- **Records provided**
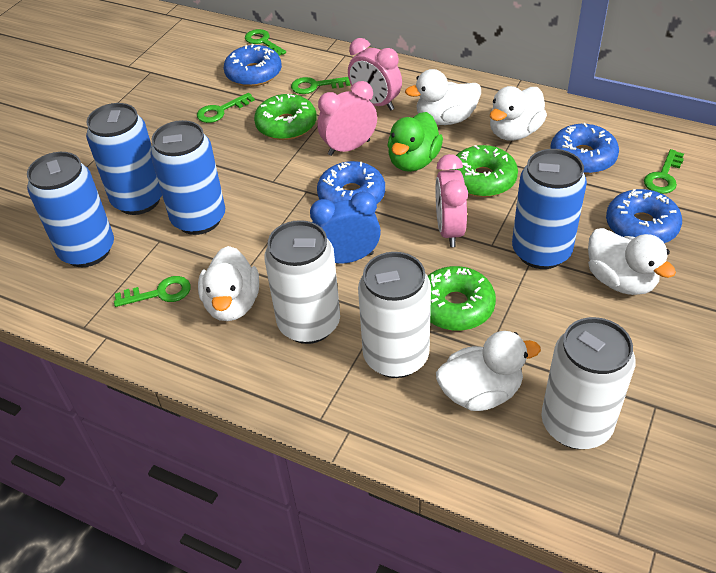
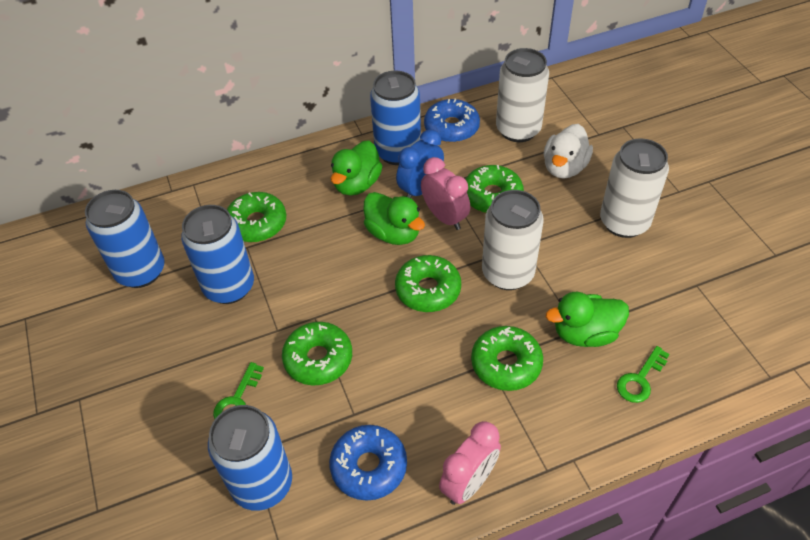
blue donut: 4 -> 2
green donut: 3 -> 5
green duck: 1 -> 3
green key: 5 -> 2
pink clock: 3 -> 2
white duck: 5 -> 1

- **Required action**
Show each line in the listing above that has "green".

- **Written answer**
green donut: 3 -> 5
green duck: 1 -> 3
green key: 5 -> 2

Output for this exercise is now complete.